An exact, complete copy of the entries below is required, minus any pictures.

______________________________

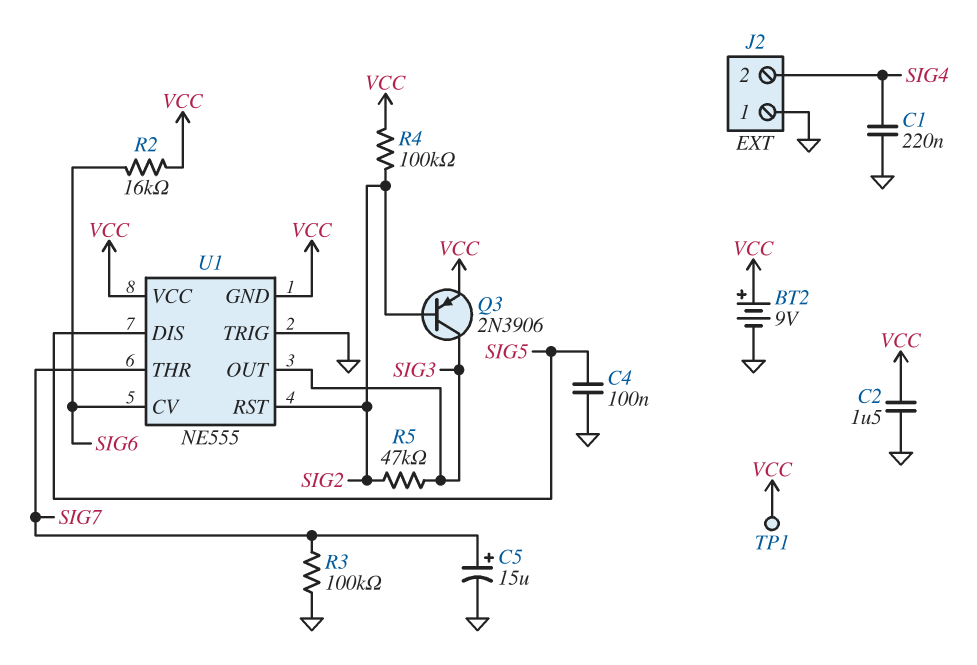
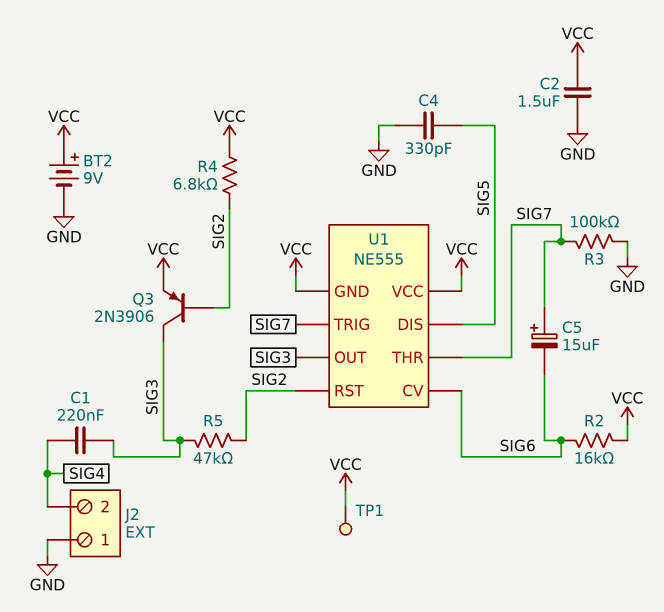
C1: 220nF (GND, SIG4) -> 220nF (SIG3, SIG4)
C4: 100nF (GND, SIG5) -> 330pF (GND, SIG5)
C5: 15uF (plus SIG7, minus GND) -> 15uF (plus SIG7, minus SIG6)
R4: 100k (SIG2, VCC) -> 6.8k (SIG2, VCC)
U1 pin TRIG: GND -> SIG7

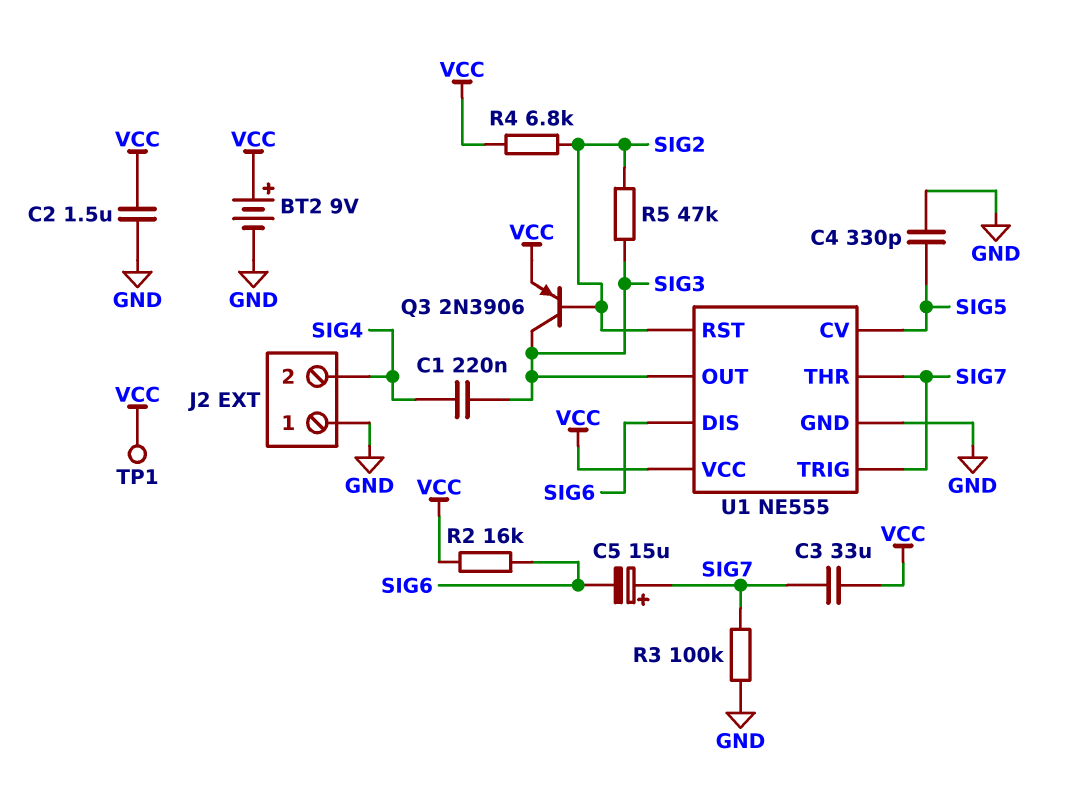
C3: none -> 33uF (SIG7, VCC)
U1 pin CV: SIG6 -> SIG5
U1 pin DIS: SIG5 -> SIG6
U1 pin GND: VCC -> GND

______________________________

PROBLEM SOLUTION:
C1: 220nF (GND, SIG4) -> 220nF (SIG3, SIG4)
C4: 100nF (GND, SIG5) -> 330pF (GND, SIG5)
C5: 15uF (plus SIG7, minus GND) -> 15uF (plus SIG7, minus SIG6)
R4: 100k (SIG2, VCC) -> 6.8k (SIG2, VCC)
U1 pin TRIG: GND -> SIG7

C3: none -> 33uF (SIG7, VCC)
U1 pin CV: SIG6 -> SIG5
U1 pin DIS: SIG5 -> SIG6
U1 pin GND: VCC -> GND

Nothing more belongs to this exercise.